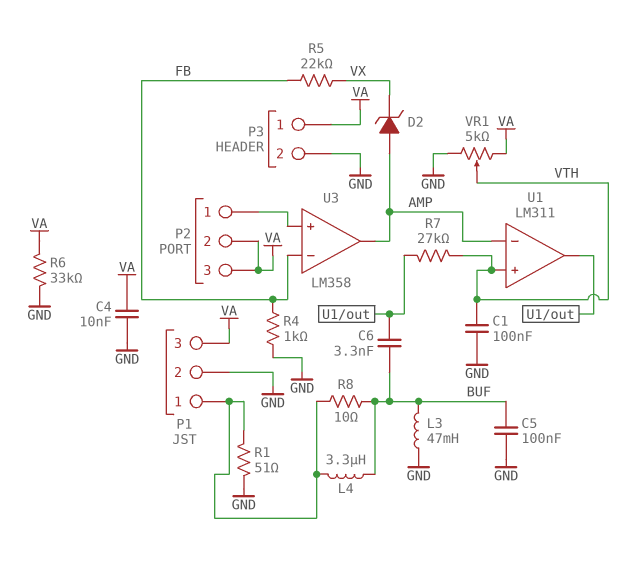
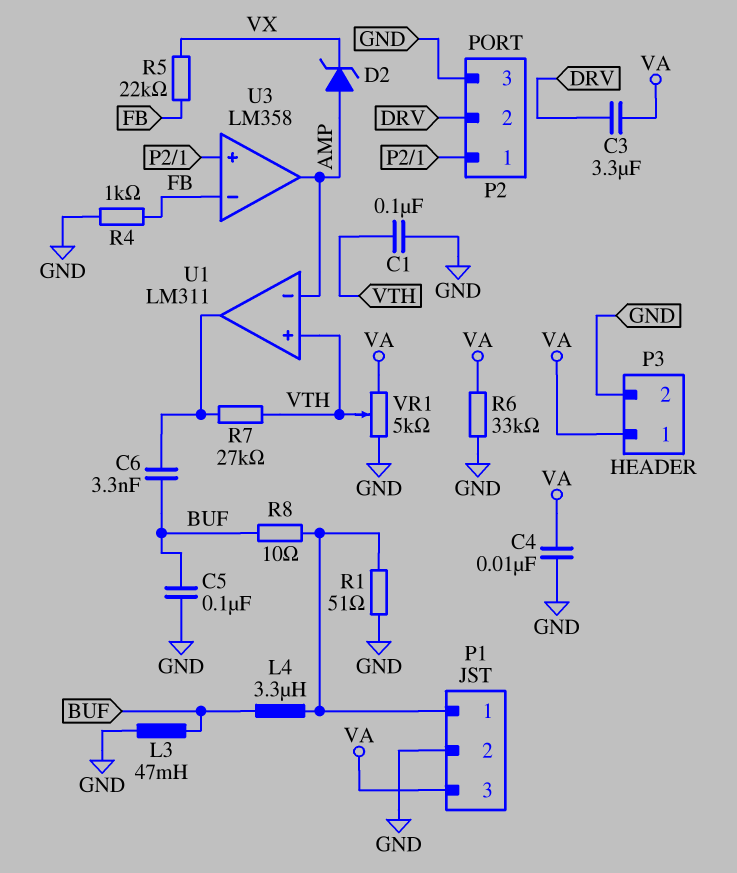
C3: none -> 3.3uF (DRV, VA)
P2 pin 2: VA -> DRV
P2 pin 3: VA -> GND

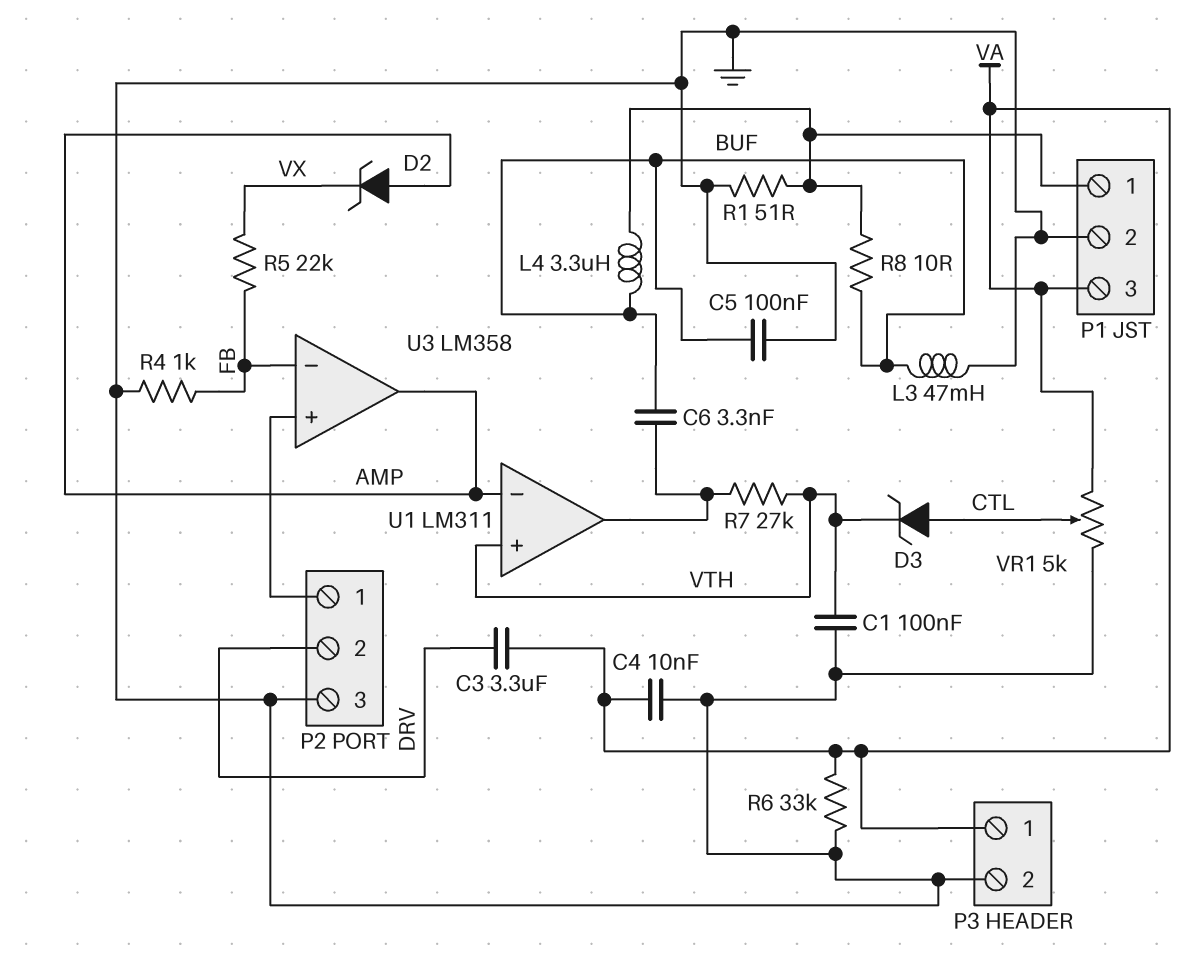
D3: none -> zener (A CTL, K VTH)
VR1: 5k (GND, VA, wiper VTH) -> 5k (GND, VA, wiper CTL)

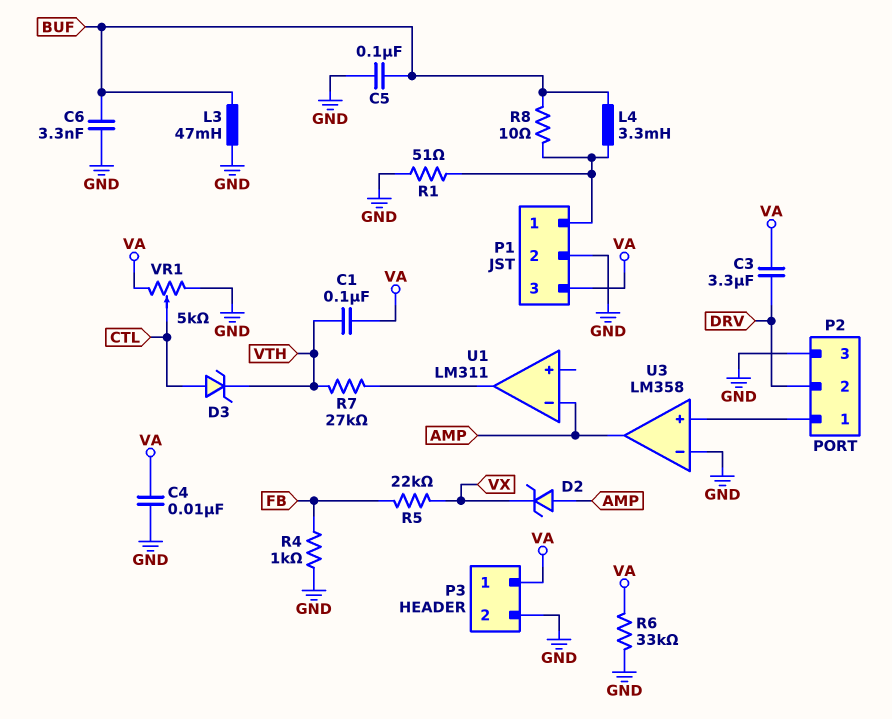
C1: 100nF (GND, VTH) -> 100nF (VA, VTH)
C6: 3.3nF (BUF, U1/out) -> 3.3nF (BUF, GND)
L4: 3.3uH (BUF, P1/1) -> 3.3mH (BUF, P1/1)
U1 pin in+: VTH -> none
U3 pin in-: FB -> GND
+ + + +
INSTRUCTIONS TO FOLLOW —
Pictures in the records above are not copied; print everything else exactly.

RESULT OF THE TASK —
C3: none -> 3.3uF (DRV, VA)
P2 pin 2: VA -> DRV
P2 pin 3: VA -> GND

D3: none -> zener (A CTL, K VTH)
VR1: 5k (GND, VA, wiper VTH) -> 5k (GND, VA, wiper CTL)

C1: 100nF (GND, VTH) -> 100nF (VA, VTH)
C6: 3.3nF (BUF, U1/out) -> 3.3nF (BUF, GND)
L4: 3.3uH (BUF, P1/1) -> 3.3mH (BUF, P1/1)
U1 pin in+: VTH -> none
U3 pin in-: FB -> GND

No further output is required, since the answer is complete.